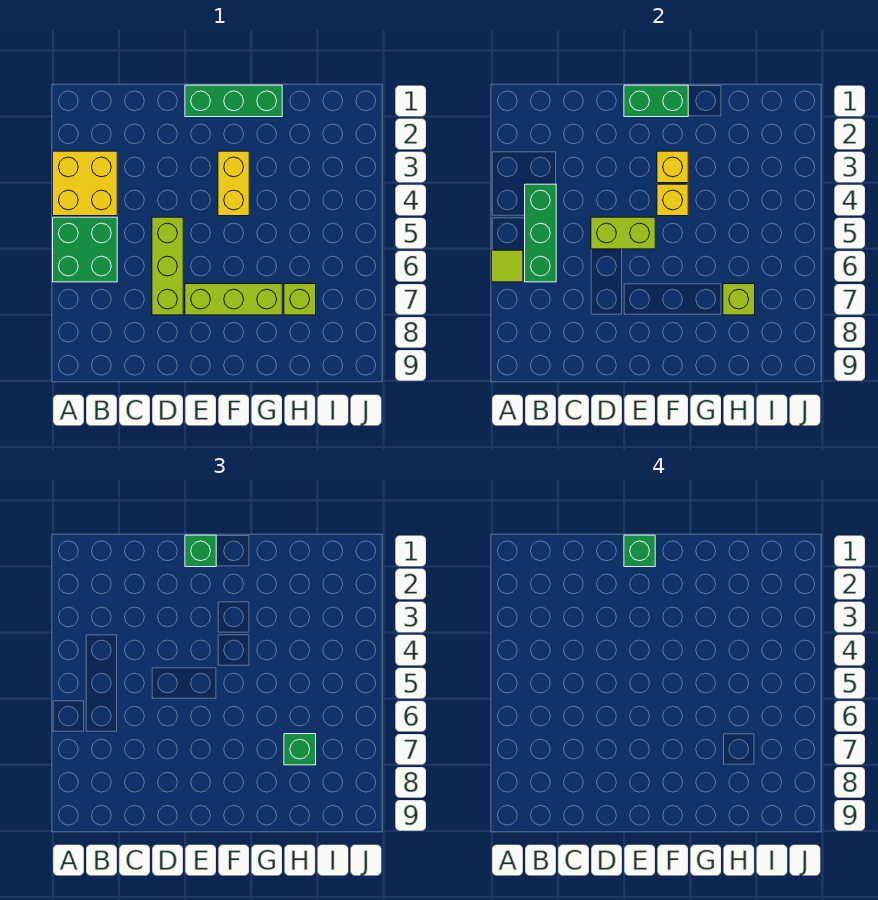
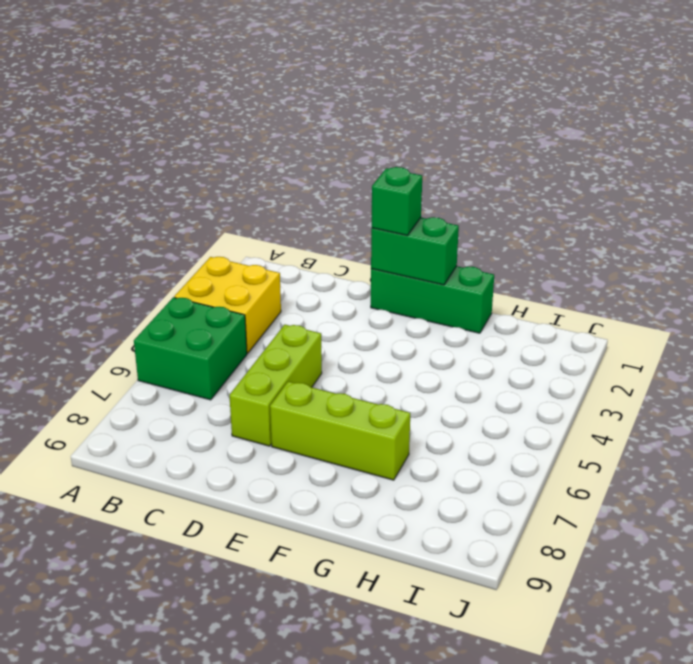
none -> yellow brick F3:F4 level 1
none -> lime brick H7 level 1
none -> lime tile A6 level 2

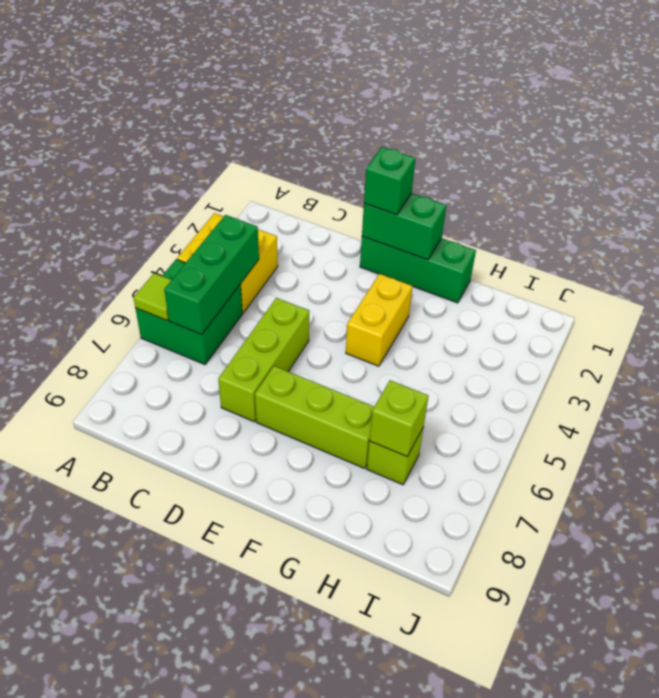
none -> lime brick D5:E5 level 2
none -> yellow brick F3 level 2
none -> yellow brick F4 level 2

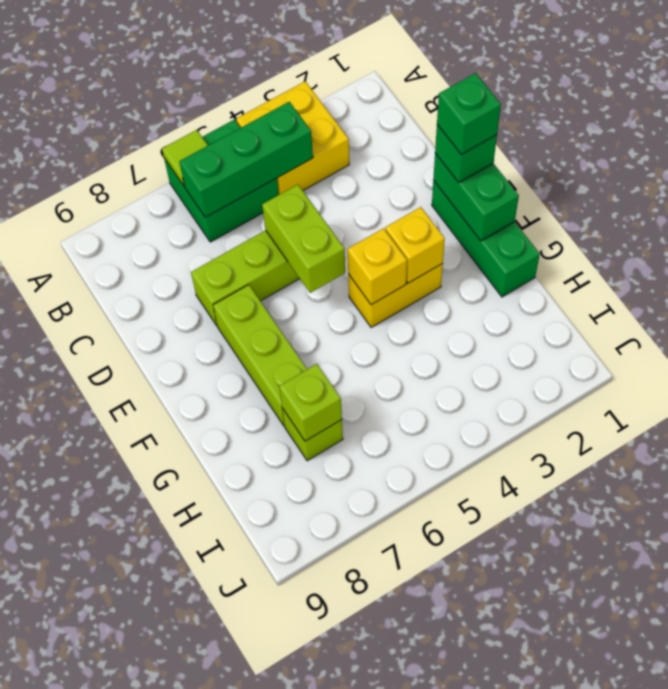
none -> green brick H7 level 3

——

• **WORK REQUEST**
The copy runs from the line containing "none -> yellow brick F4 level 2" through the last line of the material, both ends included. Reproduce those lines exactly and drop the pictures.

• **RESPONSE**
none -> yellow brick F4 level 2

none -> green brick H7 level 3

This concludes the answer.